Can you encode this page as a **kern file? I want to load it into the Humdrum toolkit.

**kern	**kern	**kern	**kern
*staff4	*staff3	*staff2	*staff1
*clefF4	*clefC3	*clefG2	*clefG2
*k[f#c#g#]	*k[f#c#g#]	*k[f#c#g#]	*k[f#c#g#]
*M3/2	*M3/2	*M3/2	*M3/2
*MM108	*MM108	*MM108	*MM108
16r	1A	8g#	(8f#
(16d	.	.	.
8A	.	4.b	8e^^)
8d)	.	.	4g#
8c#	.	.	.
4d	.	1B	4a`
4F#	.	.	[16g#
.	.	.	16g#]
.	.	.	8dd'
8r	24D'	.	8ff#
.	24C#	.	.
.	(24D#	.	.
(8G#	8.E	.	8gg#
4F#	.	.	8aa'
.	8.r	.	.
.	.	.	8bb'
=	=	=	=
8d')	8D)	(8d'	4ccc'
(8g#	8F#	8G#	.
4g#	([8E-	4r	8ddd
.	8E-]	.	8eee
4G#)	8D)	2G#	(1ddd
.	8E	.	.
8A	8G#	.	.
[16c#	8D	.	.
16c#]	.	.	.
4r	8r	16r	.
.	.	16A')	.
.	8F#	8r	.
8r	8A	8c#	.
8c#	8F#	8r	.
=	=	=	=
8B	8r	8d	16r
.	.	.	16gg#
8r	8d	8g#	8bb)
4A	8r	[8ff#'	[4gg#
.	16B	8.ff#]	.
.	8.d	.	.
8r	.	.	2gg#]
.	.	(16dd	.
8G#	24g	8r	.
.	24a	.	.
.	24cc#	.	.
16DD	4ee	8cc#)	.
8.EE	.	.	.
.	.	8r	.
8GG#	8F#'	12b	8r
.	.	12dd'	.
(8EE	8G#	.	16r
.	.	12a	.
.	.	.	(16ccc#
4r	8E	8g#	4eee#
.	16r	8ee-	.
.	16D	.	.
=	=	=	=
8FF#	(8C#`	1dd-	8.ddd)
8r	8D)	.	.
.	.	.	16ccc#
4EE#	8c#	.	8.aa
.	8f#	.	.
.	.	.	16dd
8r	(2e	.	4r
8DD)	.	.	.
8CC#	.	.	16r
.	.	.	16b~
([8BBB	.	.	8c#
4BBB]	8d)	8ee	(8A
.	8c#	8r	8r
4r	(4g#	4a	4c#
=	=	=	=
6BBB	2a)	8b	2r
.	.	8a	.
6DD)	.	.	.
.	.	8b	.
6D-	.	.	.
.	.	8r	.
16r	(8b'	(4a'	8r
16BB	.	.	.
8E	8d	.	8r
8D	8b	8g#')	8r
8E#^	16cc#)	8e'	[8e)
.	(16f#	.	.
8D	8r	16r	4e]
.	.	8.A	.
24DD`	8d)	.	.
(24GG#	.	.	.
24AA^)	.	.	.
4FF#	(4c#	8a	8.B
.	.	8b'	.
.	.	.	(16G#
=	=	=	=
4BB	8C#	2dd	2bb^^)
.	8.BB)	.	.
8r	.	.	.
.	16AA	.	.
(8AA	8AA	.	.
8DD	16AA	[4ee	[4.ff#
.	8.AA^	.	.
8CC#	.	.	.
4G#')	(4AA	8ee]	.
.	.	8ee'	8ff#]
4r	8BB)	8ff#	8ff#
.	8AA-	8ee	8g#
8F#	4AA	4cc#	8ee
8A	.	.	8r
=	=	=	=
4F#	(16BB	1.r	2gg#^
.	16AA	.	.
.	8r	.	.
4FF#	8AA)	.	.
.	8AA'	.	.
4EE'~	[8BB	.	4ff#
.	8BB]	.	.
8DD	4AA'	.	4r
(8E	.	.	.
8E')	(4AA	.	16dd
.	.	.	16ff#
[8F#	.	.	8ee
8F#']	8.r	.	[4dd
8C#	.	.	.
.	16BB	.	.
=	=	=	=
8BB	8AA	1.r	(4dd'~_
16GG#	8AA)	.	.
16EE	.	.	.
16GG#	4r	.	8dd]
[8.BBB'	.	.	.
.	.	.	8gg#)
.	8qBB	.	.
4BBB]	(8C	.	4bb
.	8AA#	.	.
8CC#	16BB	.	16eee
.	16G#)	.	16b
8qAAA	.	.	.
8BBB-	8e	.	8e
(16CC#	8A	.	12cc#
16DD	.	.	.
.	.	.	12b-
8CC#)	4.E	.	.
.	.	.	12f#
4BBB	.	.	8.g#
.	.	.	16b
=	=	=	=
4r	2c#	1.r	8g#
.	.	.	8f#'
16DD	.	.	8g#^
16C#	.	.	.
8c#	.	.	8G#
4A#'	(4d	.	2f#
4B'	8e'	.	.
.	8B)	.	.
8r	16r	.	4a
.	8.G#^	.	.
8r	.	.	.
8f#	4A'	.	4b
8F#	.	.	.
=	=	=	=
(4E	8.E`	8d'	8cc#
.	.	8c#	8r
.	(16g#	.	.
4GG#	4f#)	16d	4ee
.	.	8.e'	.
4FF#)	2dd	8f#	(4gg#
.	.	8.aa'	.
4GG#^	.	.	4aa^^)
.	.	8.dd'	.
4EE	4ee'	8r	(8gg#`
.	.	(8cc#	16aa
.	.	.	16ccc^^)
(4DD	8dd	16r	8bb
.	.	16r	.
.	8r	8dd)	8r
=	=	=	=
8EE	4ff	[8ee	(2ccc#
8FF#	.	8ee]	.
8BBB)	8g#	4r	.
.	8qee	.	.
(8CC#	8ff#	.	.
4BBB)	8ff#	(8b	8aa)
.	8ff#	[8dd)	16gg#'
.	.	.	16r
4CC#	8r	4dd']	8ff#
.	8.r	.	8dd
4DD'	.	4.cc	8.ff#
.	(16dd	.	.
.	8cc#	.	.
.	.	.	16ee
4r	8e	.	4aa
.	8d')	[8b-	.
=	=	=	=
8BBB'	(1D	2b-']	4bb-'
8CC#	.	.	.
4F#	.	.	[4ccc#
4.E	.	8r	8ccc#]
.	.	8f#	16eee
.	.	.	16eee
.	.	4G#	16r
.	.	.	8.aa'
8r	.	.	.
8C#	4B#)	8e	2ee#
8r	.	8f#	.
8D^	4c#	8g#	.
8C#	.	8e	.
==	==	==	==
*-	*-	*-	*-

EXERCISE PROMPT: How many lines in the rows above contain the string "kern", counting only matches with the same uppercase and lowercase letters? Give the number alone.

EXPECTED ANSWER: 2